(Data for processing begins)

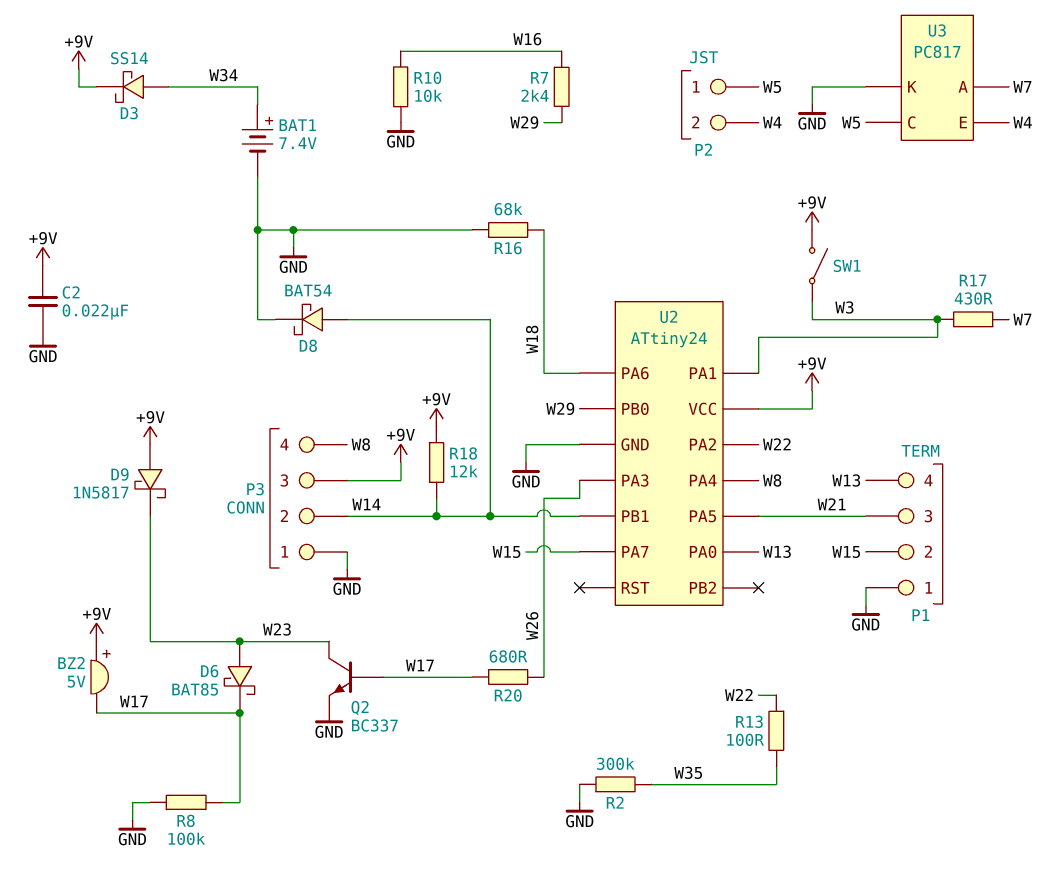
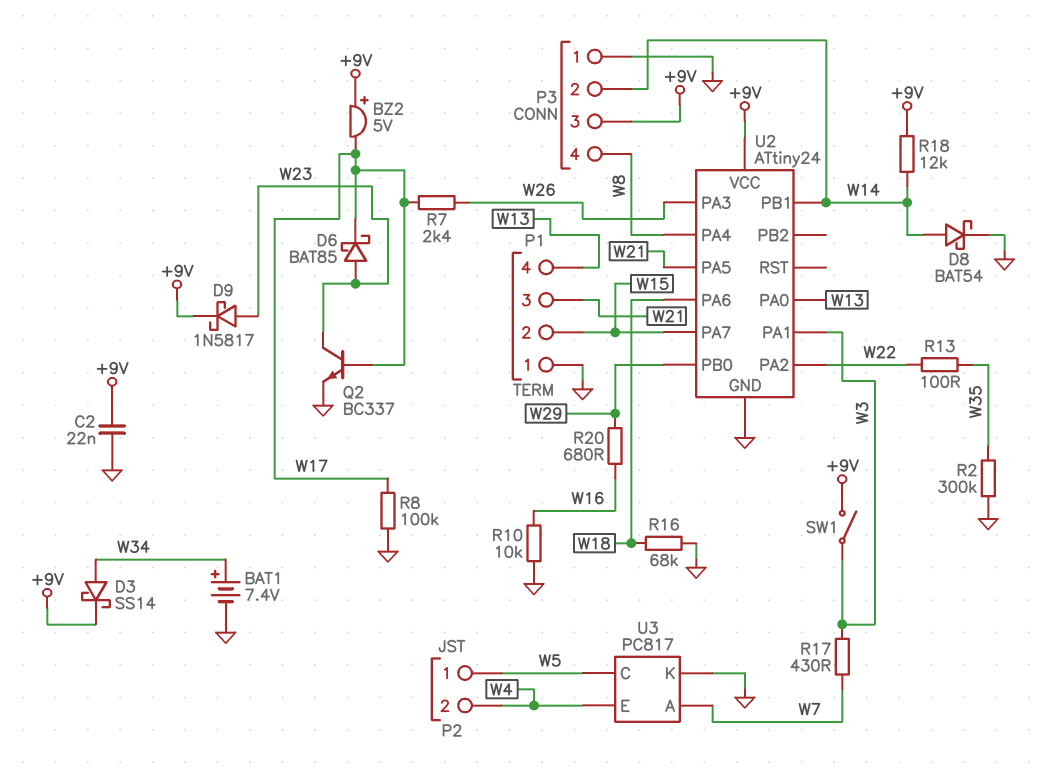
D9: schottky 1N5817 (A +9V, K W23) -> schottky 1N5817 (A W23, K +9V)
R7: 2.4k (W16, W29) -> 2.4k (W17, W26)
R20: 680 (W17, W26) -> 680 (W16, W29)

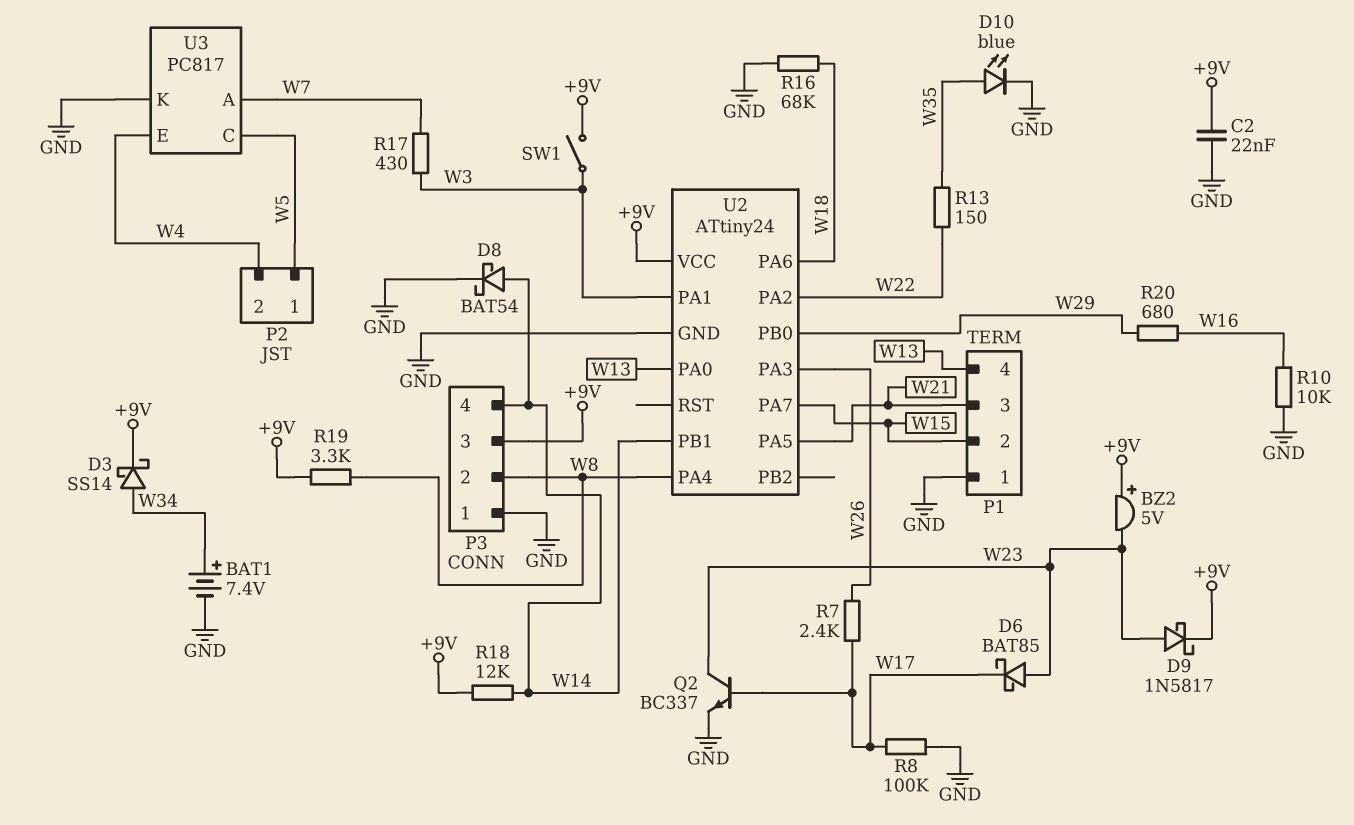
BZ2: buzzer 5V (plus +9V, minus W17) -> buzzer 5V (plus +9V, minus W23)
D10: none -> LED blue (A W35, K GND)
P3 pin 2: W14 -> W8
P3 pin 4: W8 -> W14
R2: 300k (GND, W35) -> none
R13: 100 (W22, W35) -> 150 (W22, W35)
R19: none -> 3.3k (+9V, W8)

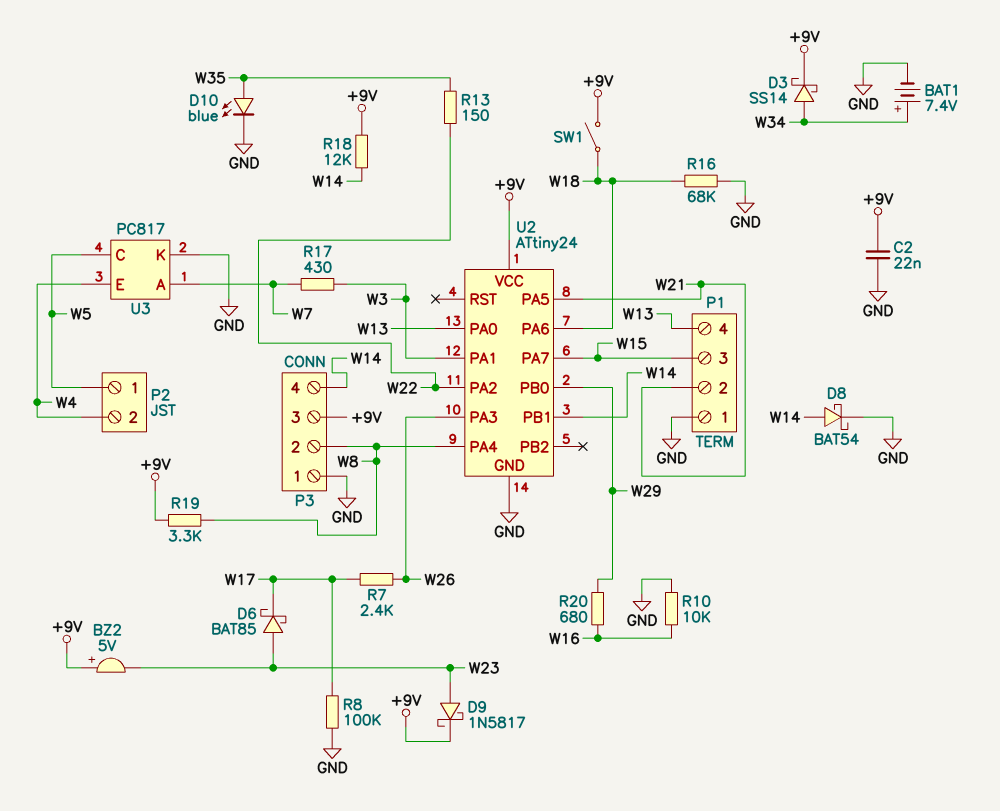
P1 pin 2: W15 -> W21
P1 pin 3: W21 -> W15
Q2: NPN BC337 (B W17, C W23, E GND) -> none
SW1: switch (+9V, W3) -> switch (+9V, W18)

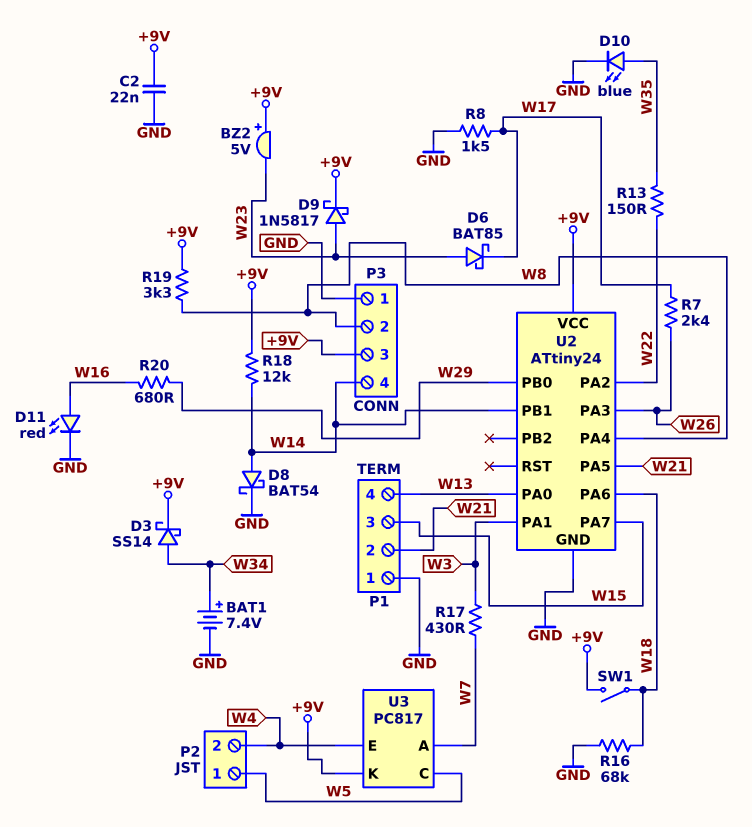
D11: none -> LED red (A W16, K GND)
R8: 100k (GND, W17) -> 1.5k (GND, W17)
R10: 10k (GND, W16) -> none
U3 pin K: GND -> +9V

(Data for processing ends)

Your instructions: The answer should be nothing more than the lines from the one with "D11: none -> LED red (A W16, K GND)" through the end of the entries, restated word for word.

Finished task:
D11: none -> LED red (A W16, K GND)
R8: 100k (GND, W17) -> 1.5k (GND, W17)
R10: 10k (GND, W16) -> none
U3 pin K: GND -> +9V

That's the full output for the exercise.